[Stepwise shape edit descriptions]
——————

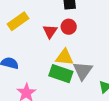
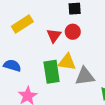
gray triangle: (83, 71) -> (85, 76), turned 45
green rectangle: (61, 74) -> (52, 72), moved, turned 60

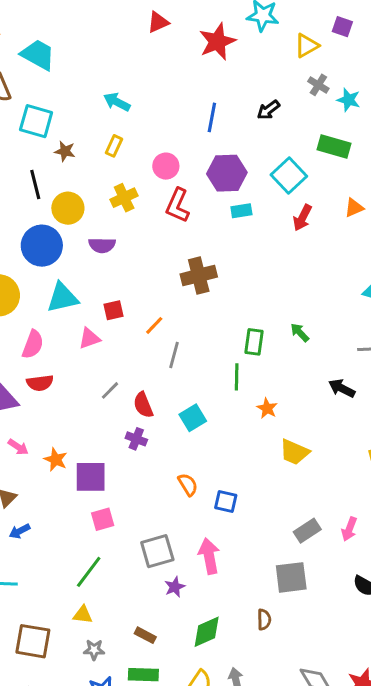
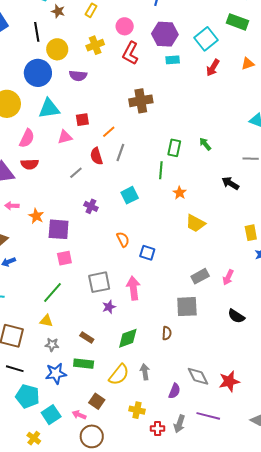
red semicircle: (143, 405) -> (96, 156), moved
pink arrow: (18, 447) -> (12, 206), turned 144

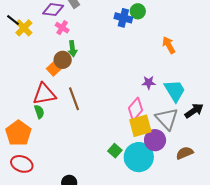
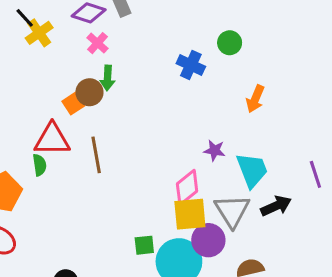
green circle: (138, 11) -> (230, 43), moved
blue cross: (123, 18) -> (191, 65), moved
orange arrow: (169, 45) -> (255, 99), turned -138
green square: (115, 151) -> (144, 245), turned 32

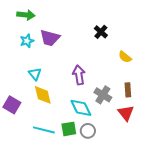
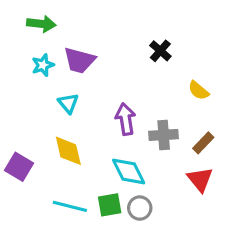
cyan triangle: (35, 74) -> (68, 103), moved
brown rectangle: (128, 90) -> (203, 143), turned 48
gray cross: (103, 95) -> (164, 135), moved, turned -36

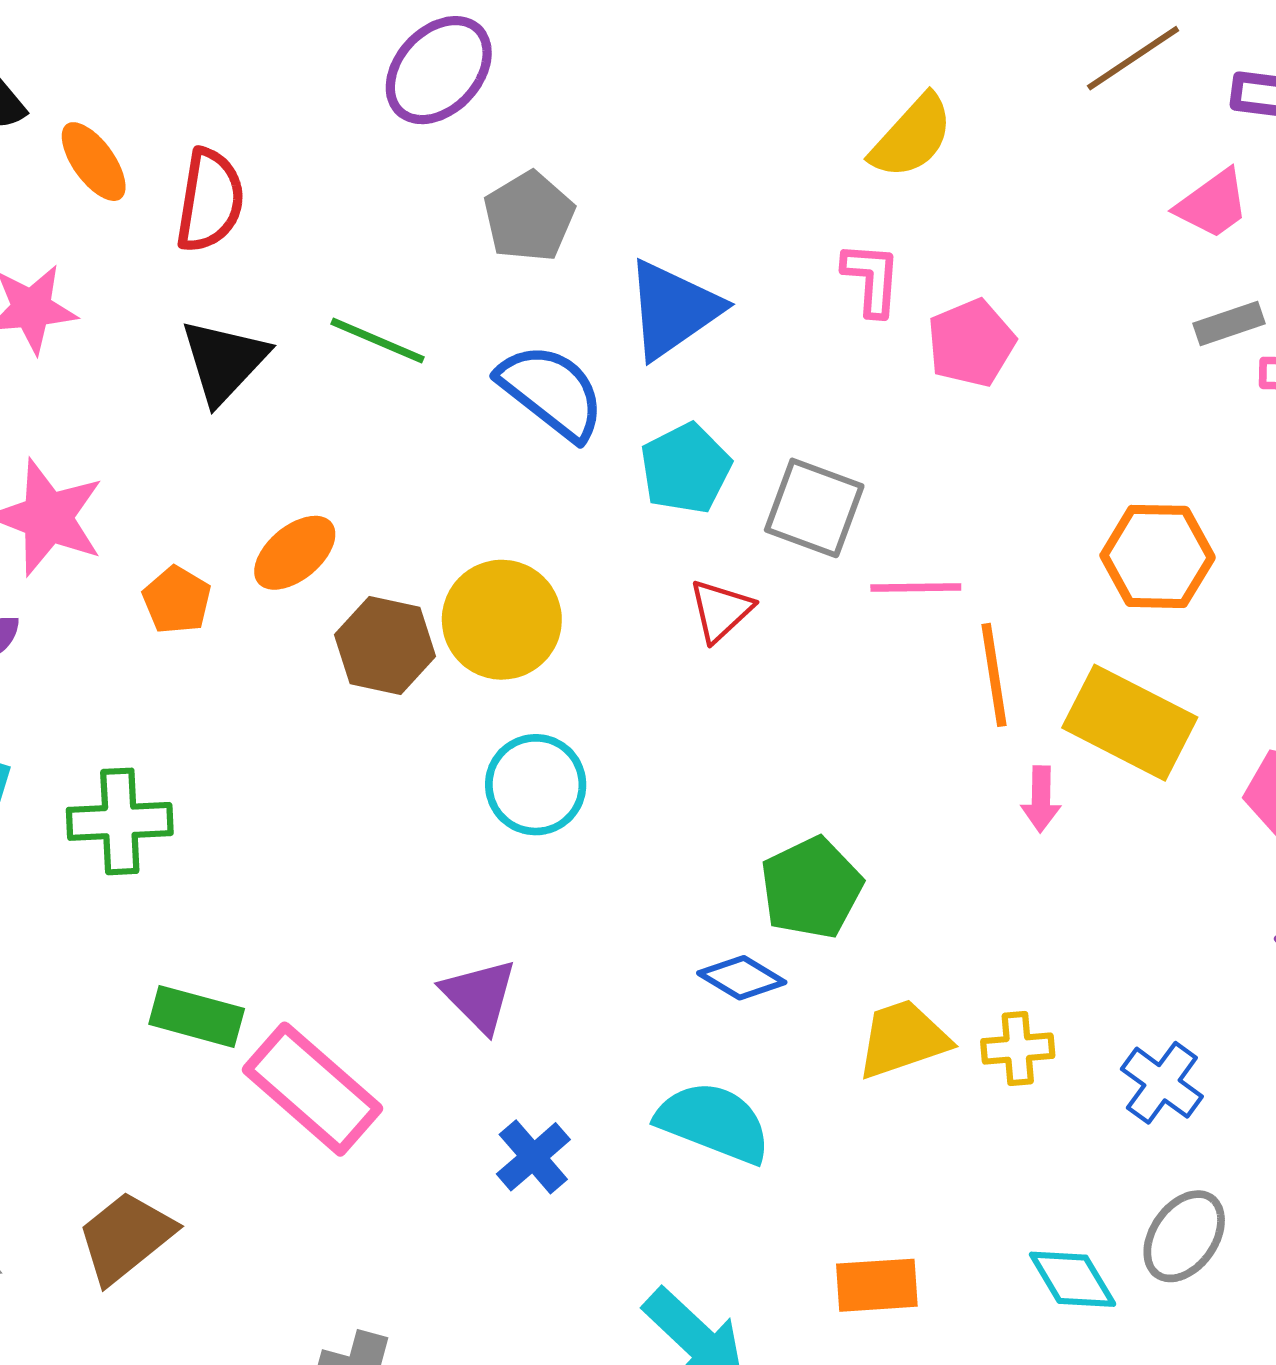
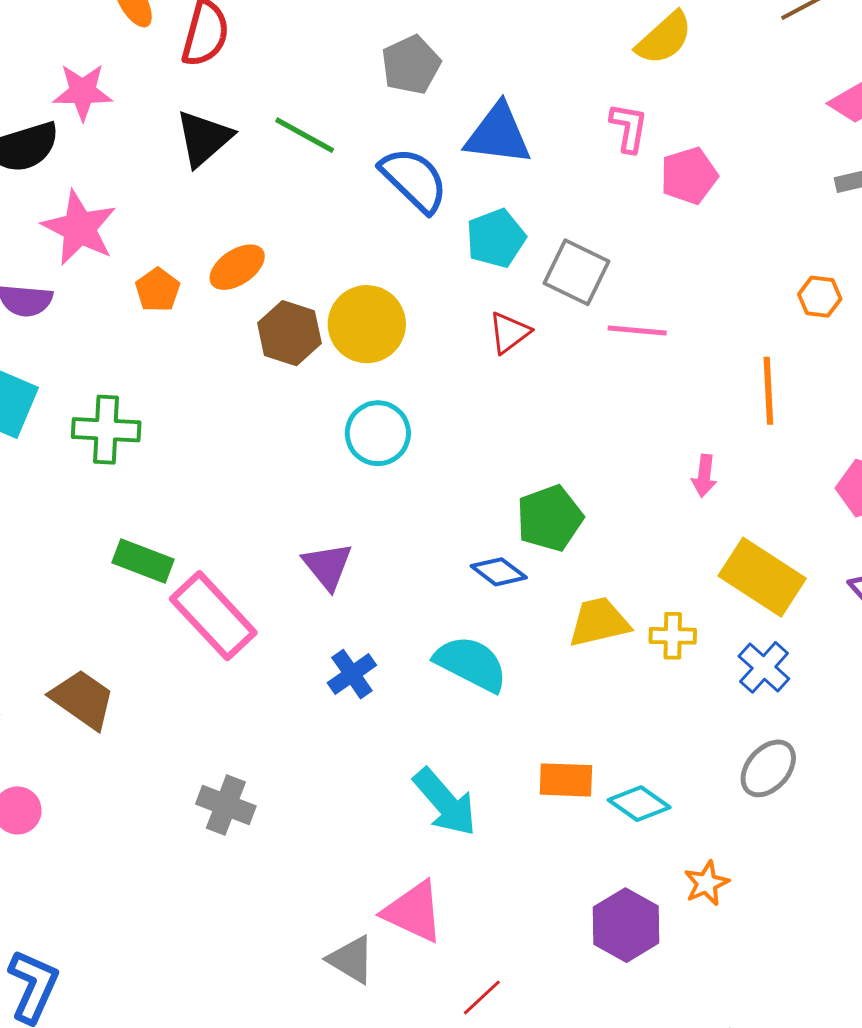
blue triangle: (673, 309) -> (498, 134), turned 36
orange hexagon: (1158, 556) -> (820, 297), moved, size x0.6
orange line: (994, 675) -> (768, 391), moved
yellow rectangle: (1130, 723) -> (762, 577), moved
brown trapezoid: (126, 1237) -> (83, 699), turned 68
cyan diamond: (1073, 1279) -> (639, 804), moved, turned -30

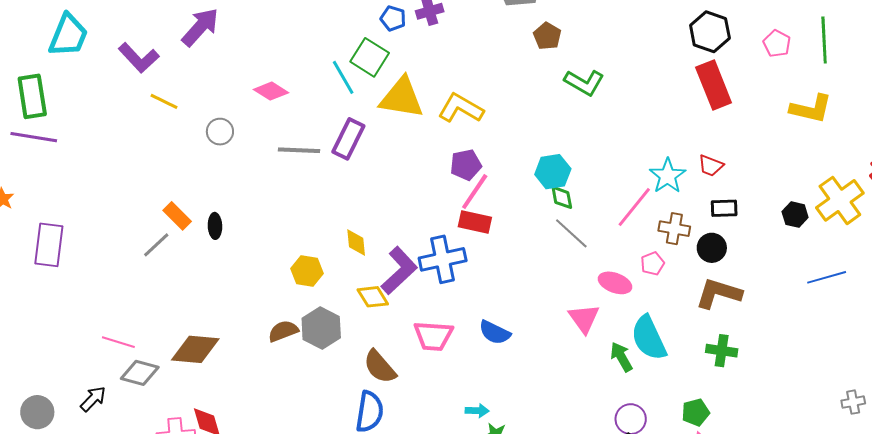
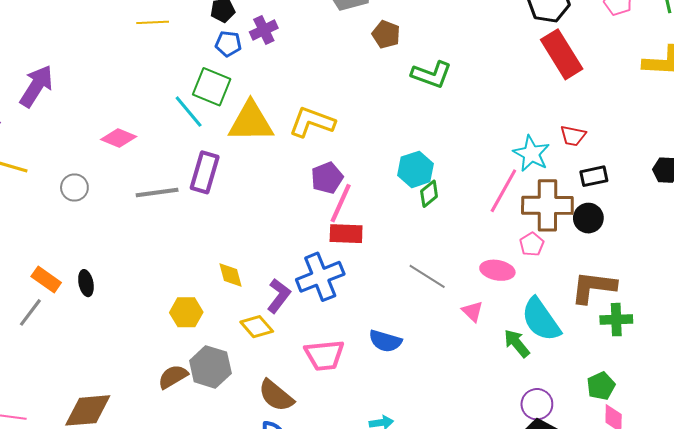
green diamond: (562, 197) -> (429, 194), turned 72
brown cross: (674, 229) -> (547, 205), size x1.6
gray line: (571, 233) -> (427, 276), moved
purple L-shape: (399, 271) -> (279, 296), size x0.7
brown L-shape: (719, 293) -> (593, 287), moved
pink triangle: (584, 318) -> (472, 311), size x0.7

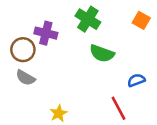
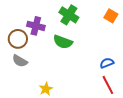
green semicircle: (102, 53) -> (63, 42), moved
red line: (118, 108) -> (108, 85), moved

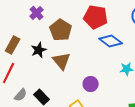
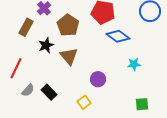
brown rectangle: (13, 45) -> (26, 27), moved

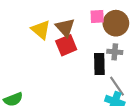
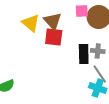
red square: (66, 45) -> (54, 37), turned 30
gray cross: (115, 52) -> (98, 51), moved

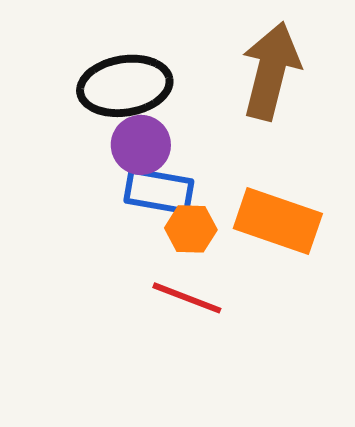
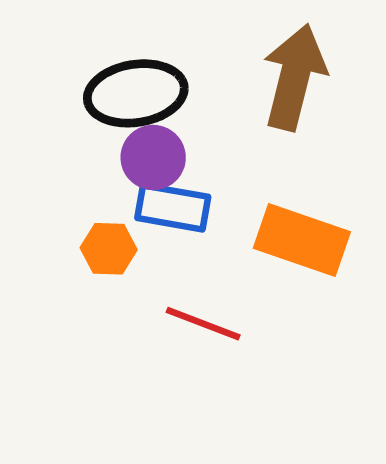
orange hexagon: (191, 229) -> (109, 249), moved

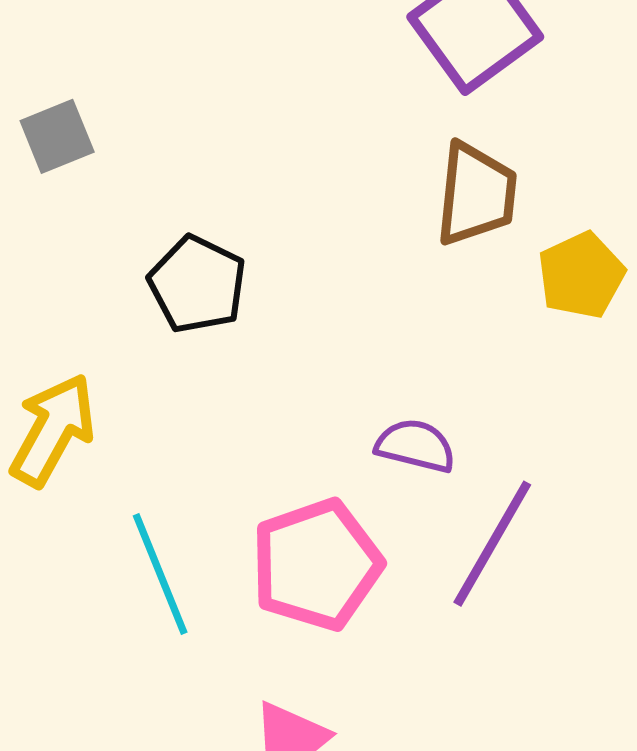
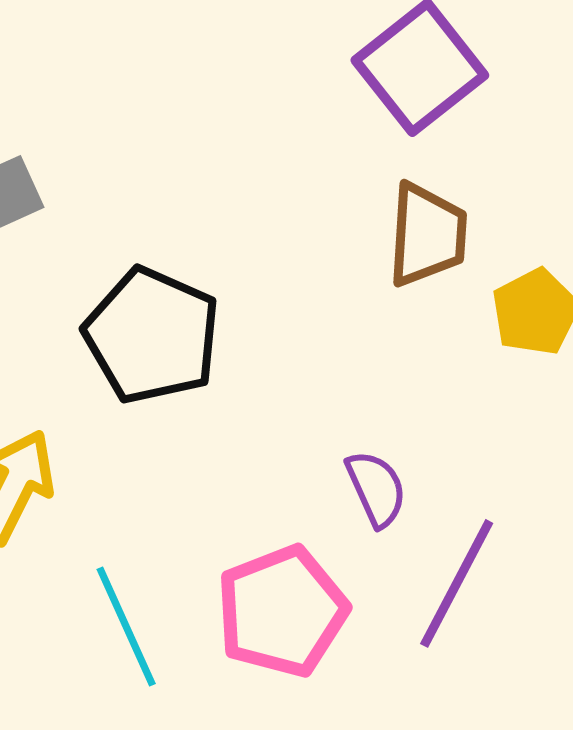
black pentagon: (197, 284) -> (152, 336), size x1.4
purple semicircle: (415, 446) -> (376, 489), turned 54

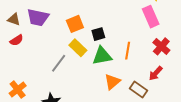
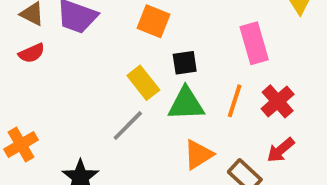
pink rectangle: (151, 17) -> (254, 43), moved
orange square: (75, 24) -> (154, 21), moved, turned 36
red cross: (161, 46) -> (278, 101), moved
gray line: (59, 63) -> (128, 125), moved

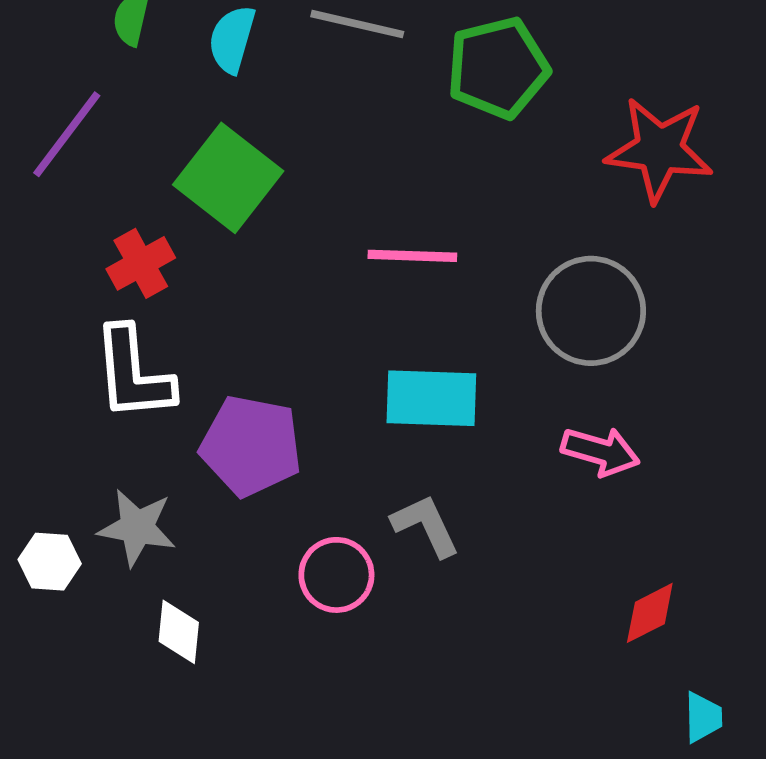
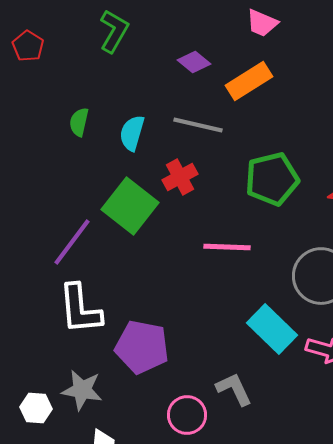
green pentagon: (498, 68) -> (272, 179), moved
purple line: (67, 134) -> (72, 242), moved
red cross: (141, 263) -> (180, 177), moved
cyan rectangle: (431, 398) -> (272, 329), moved, turned 42

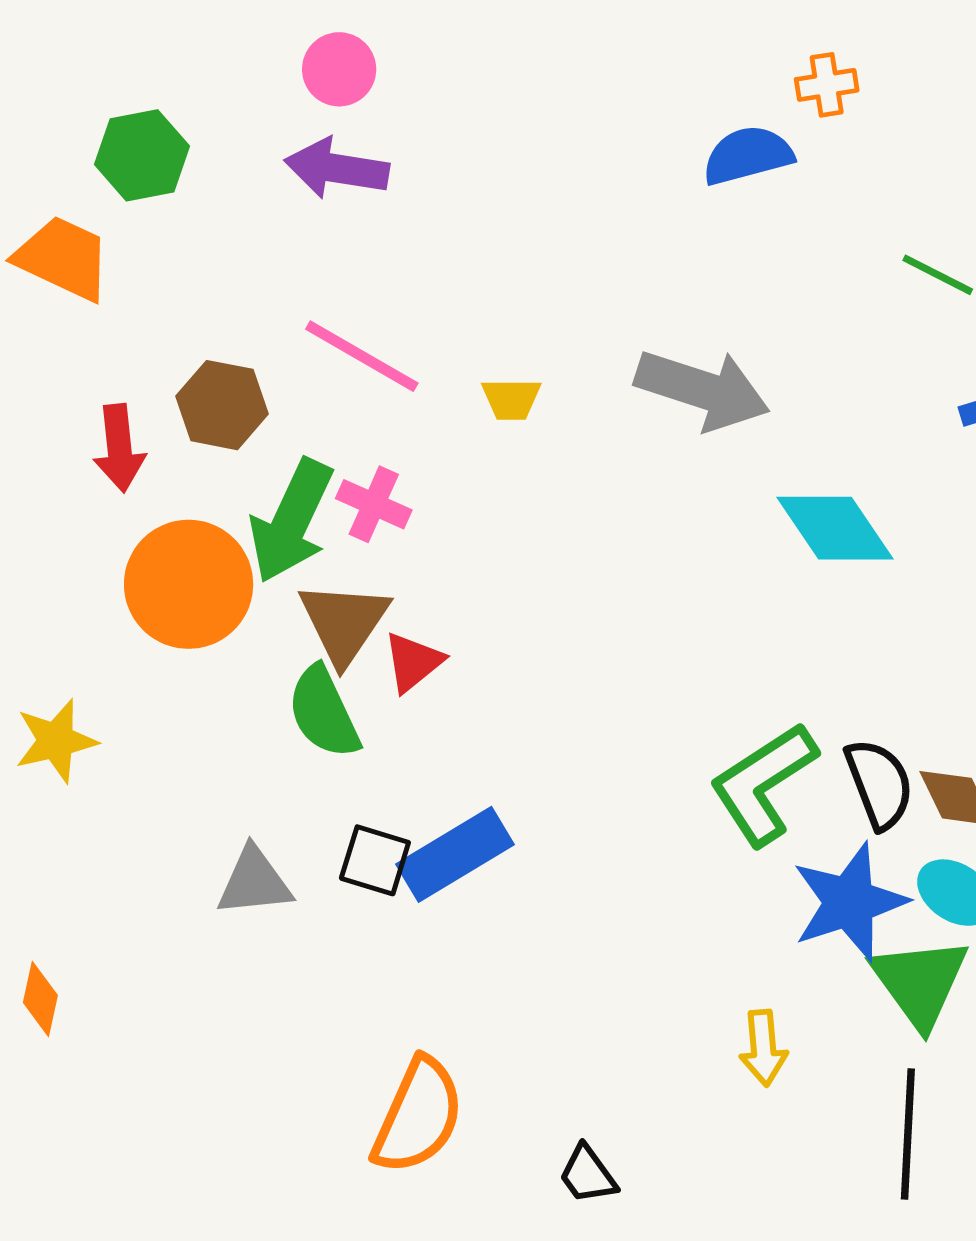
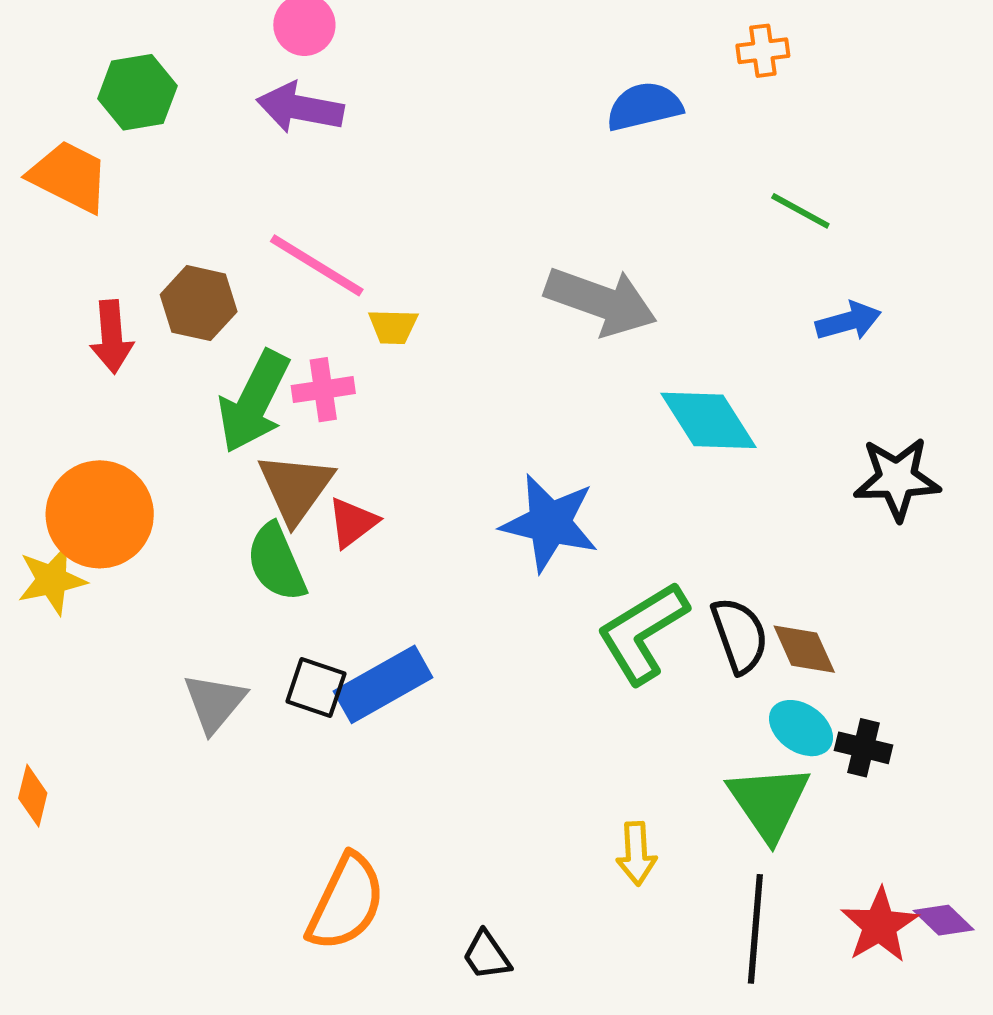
orange cross: (827, 85) -> (763, 51), moved
yellow trapezoid: (511, 399) -> (393, 327), moved
pink cross: (374, 504) -> (323, 390), turned -34
orange circle: (189, 584) -> (100, 514), moved
gray triangle: (254, 882) -> (214, 703), turned -46
blue star: (849, 902) -> (550, 523), moved, turned 30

——————

TASK DIRECTIONS: Among the lines above, find those with the word "semicircle" and list them.

RESPONSE TO THE EXERCISE:
red semicircle: (143, 405) -> (96, 156), moved
green semicircle: (102, 53) -> (63, 42), moved
purple semicircle: (415, 446) -> (376, 489), turned 54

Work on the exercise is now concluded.